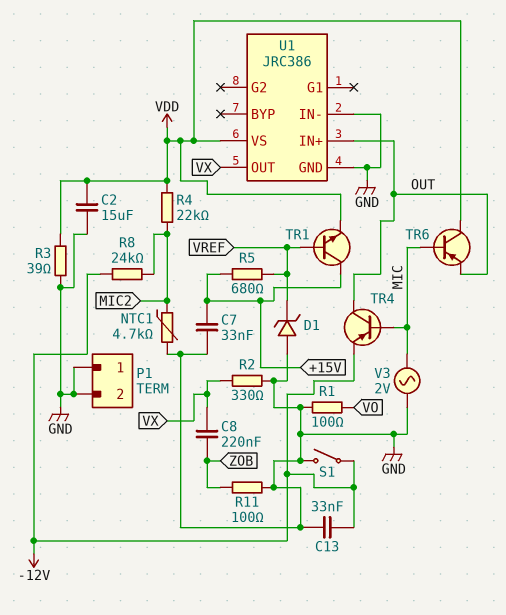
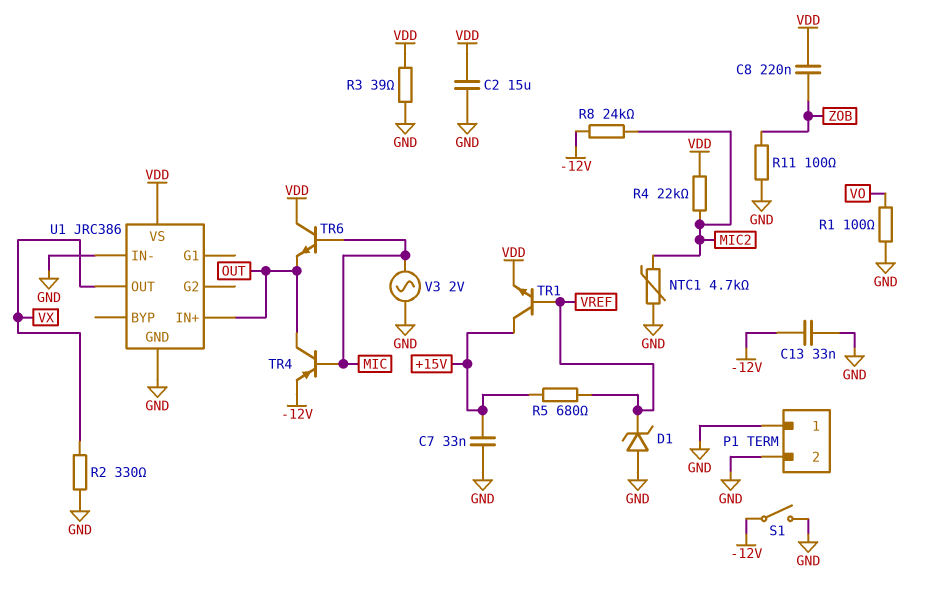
C8: 220nF (VX, ZOB) -> 220nF (VDD, ZOB)
TR6: PNP (B MIC, C VDD, E OUT) -> NPN (B MIC, C VDD, E OUT)

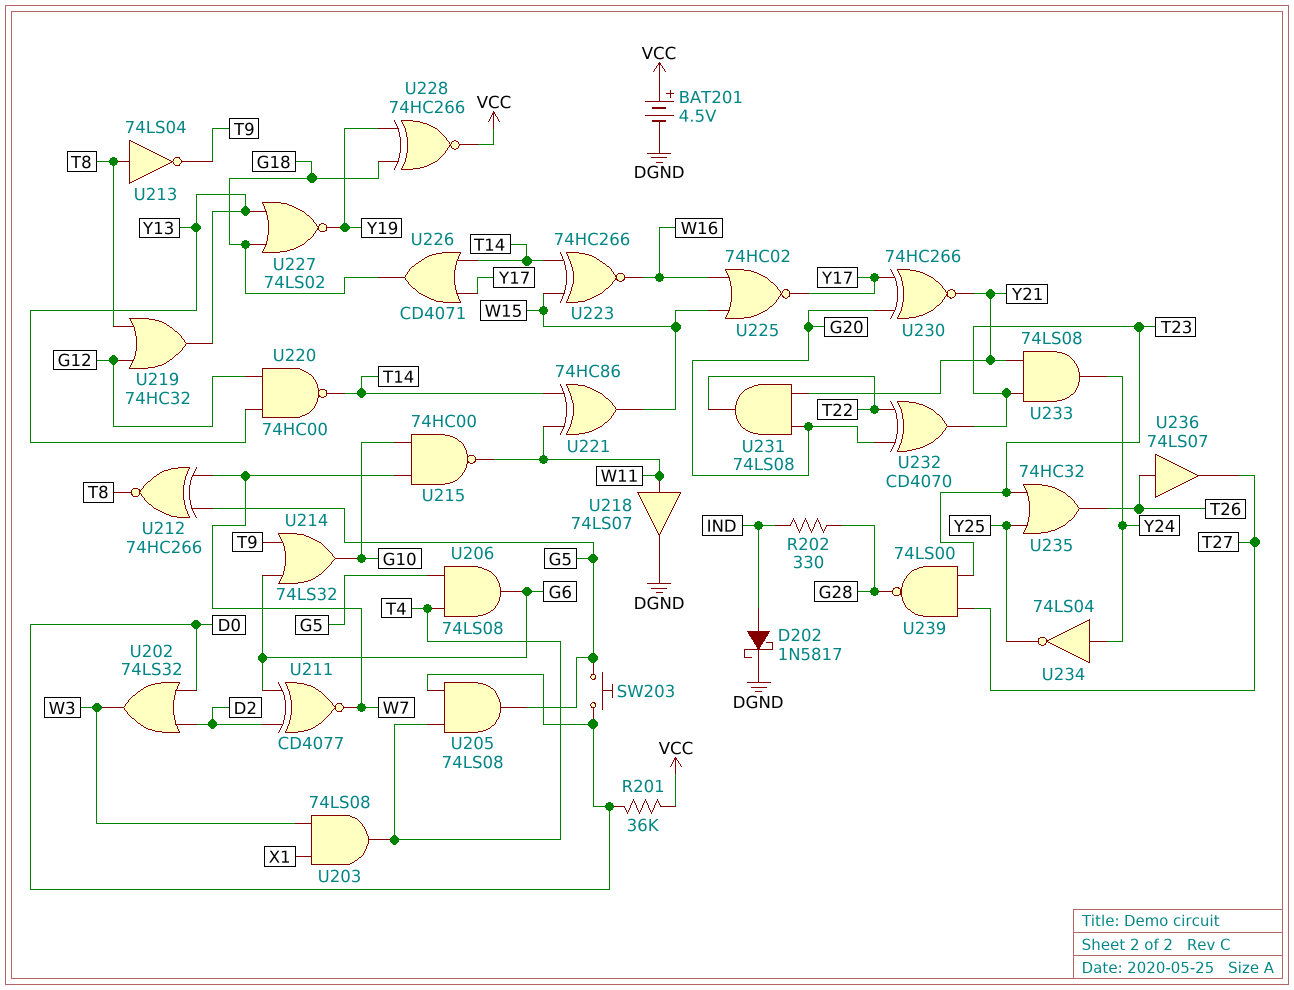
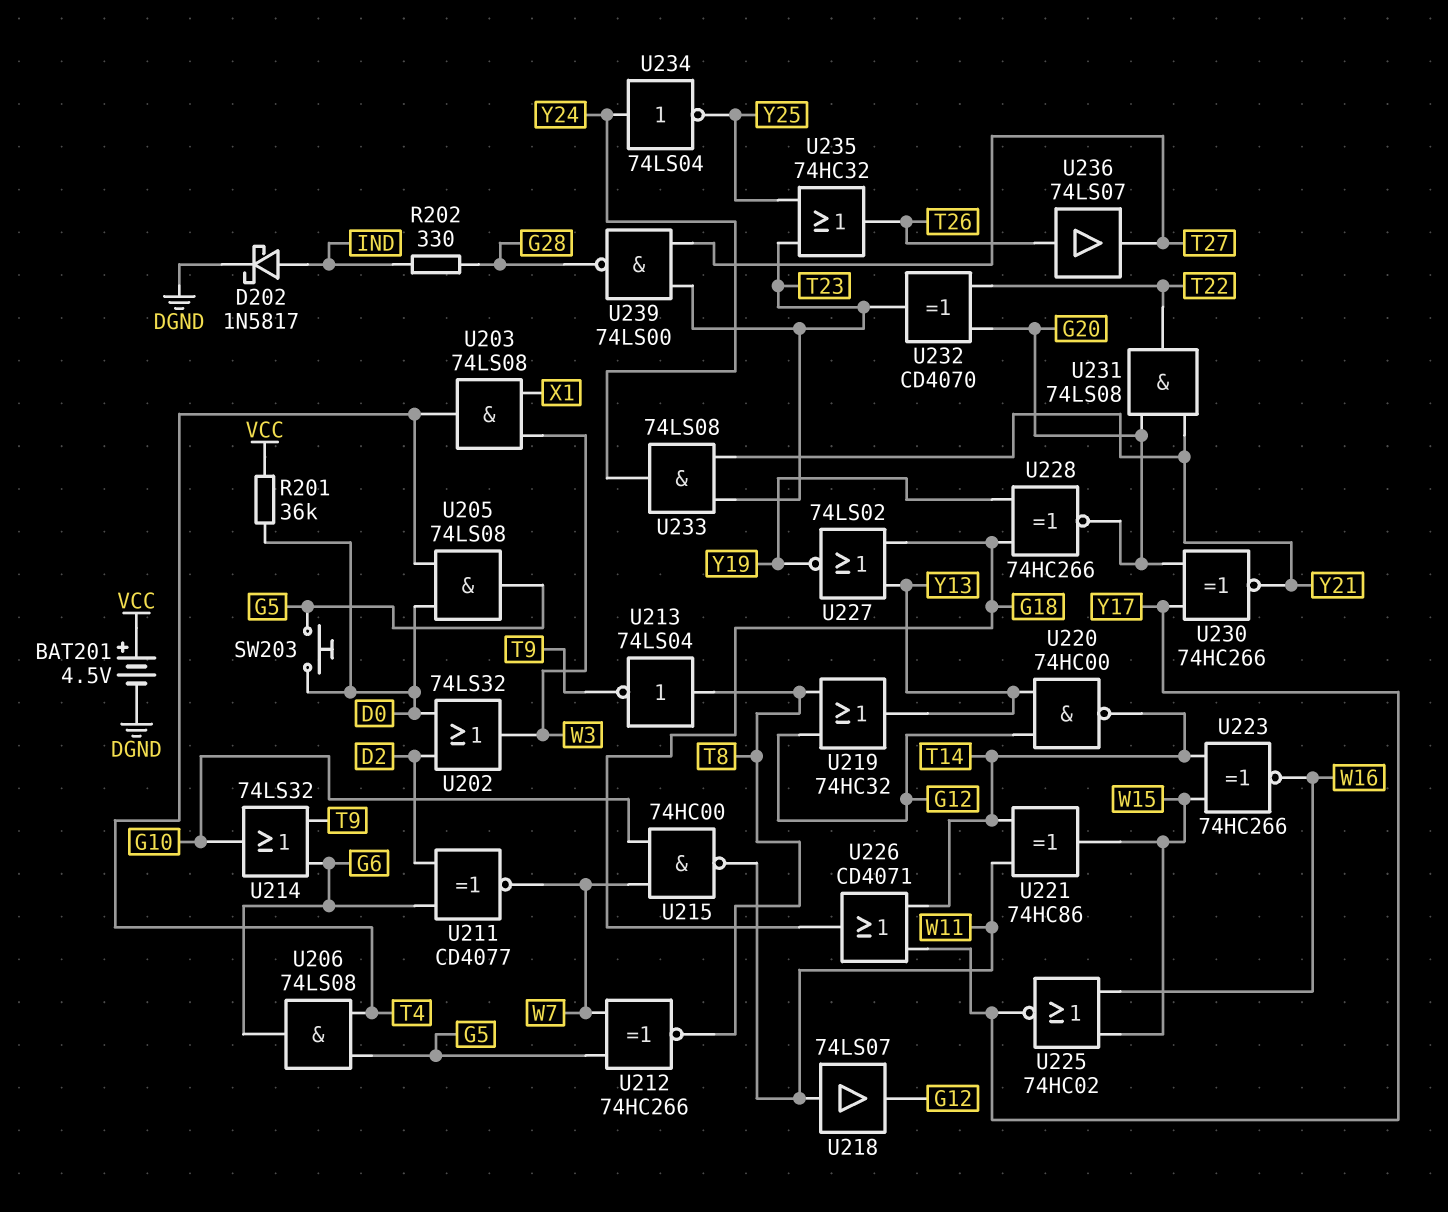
U218: buffer 74LS07 (in W11, out DGND) -> buffer 74LS07 (in W11, out G12)
U228: XNOR 74HC266 (in G18, in Y19, out VCC) -> XNOR 74HC266 (in G18, in Y19, out G20)

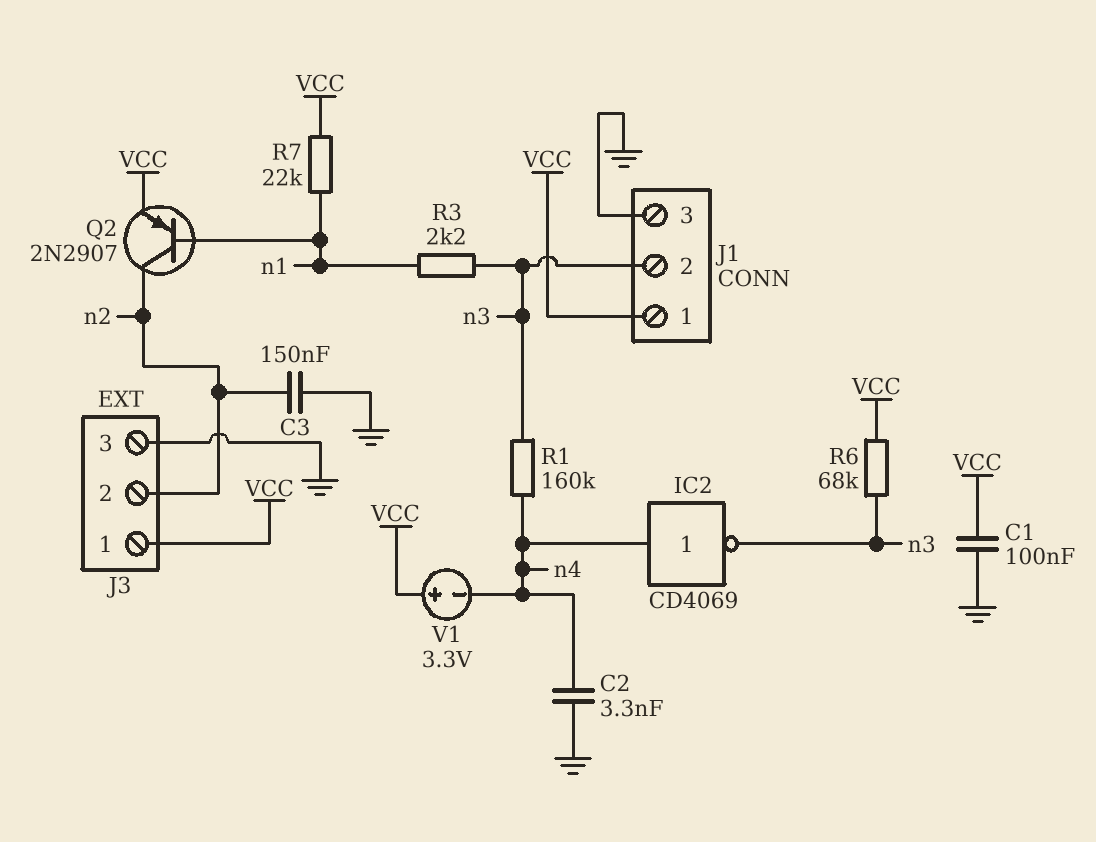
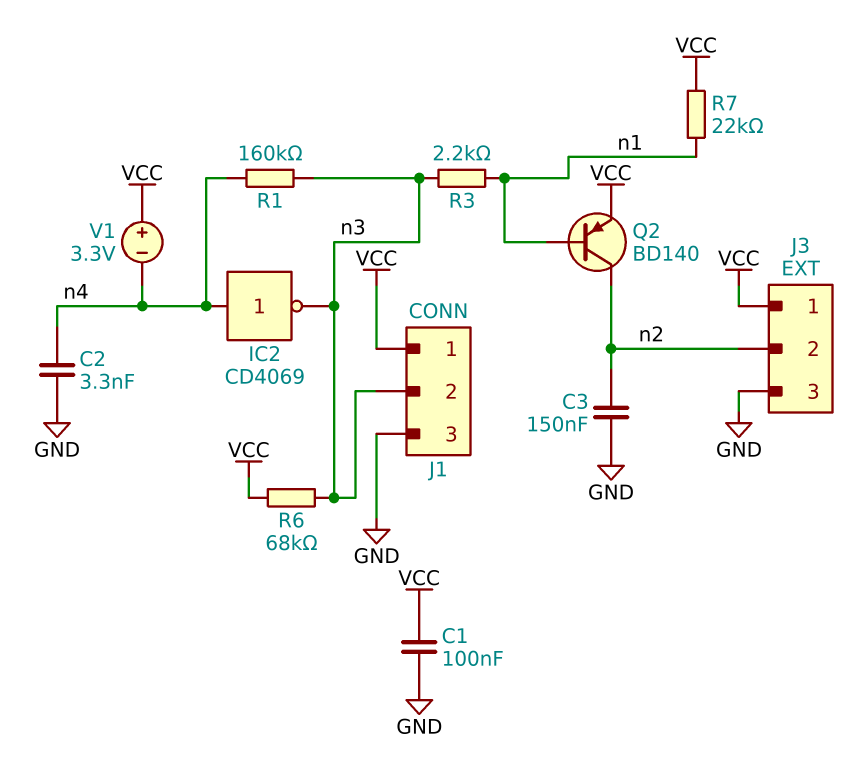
Q2: PNP 2N2907 (B n1, C n2, E VCC) -> PNP BD140 (B n1, C n2, E VCC)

+ + +

▶ **What the exercise asks**
In the listing above, find the line holding "TR6: PNP (B" and the line holding "U228: XNOR 74HC266". Reproduce those two lines and all between them exactly, leaving out pictures.

▶ **Reply**
TR6: PNP (B MIC, C VDD, E OUT) -> NPN (B MIC, C VDD, E OUT)

U218: buffer 74LS07 (in W11, out DGND) -> buffer 74LS07 (in W11, out G12)
U228: XNOR 74HC266 (in G18, in Y19, out VCC) -> XNOR 74HC266 (in G18, in Y19, out G20)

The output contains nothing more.